**Extracted entries:**

··········

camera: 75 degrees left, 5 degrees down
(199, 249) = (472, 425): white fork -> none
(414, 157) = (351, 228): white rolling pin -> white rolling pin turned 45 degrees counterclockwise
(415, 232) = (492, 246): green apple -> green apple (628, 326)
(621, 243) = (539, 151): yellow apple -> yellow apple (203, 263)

··········

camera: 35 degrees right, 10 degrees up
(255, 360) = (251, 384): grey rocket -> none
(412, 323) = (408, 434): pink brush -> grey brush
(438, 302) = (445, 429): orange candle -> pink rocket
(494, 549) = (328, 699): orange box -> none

··········

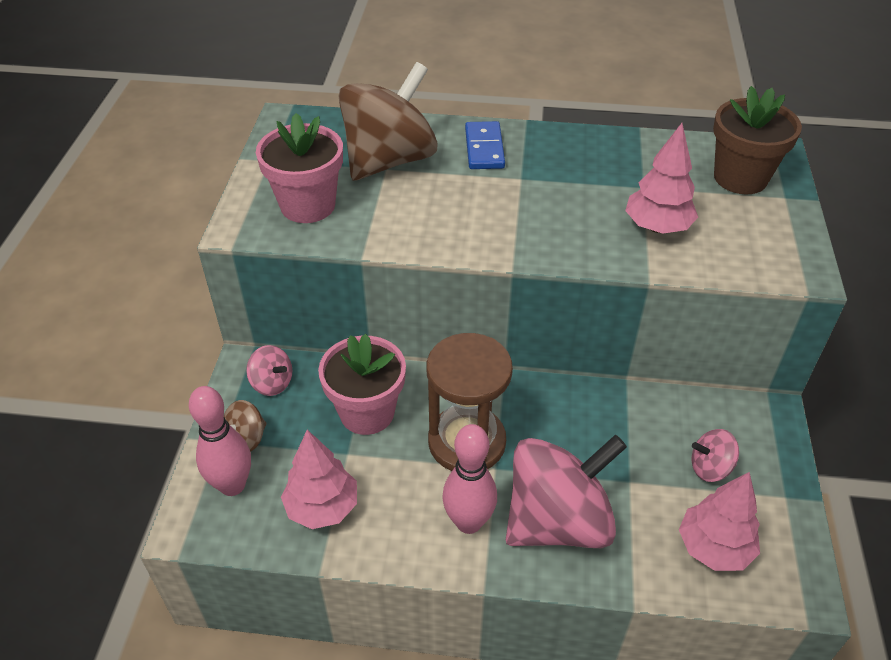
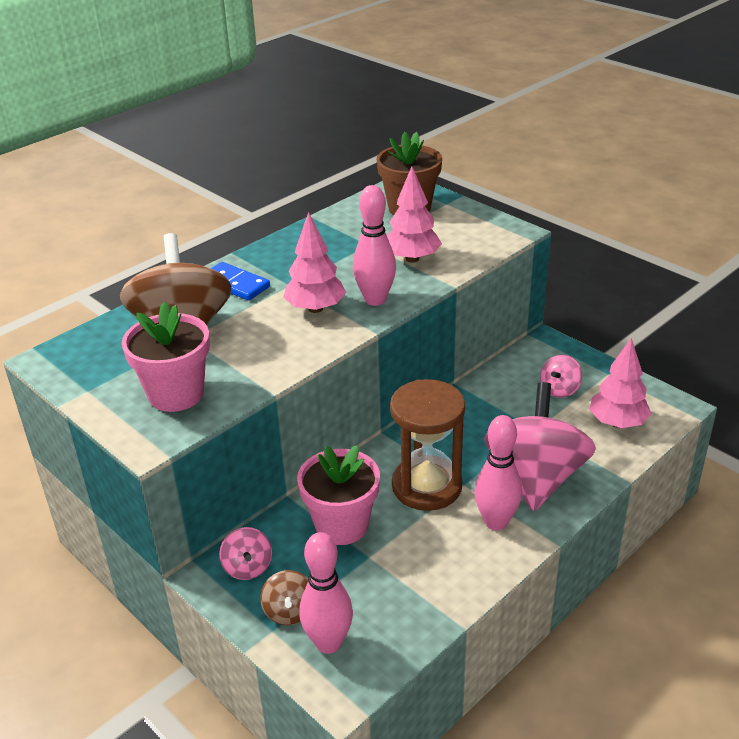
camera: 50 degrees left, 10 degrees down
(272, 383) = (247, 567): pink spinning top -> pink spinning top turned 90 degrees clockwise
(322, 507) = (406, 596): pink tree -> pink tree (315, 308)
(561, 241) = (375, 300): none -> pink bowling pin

··········

**Exercise:** When the word "camera" shows up in a line of the material, count that line; report only the final number.

**Result for this task:** 3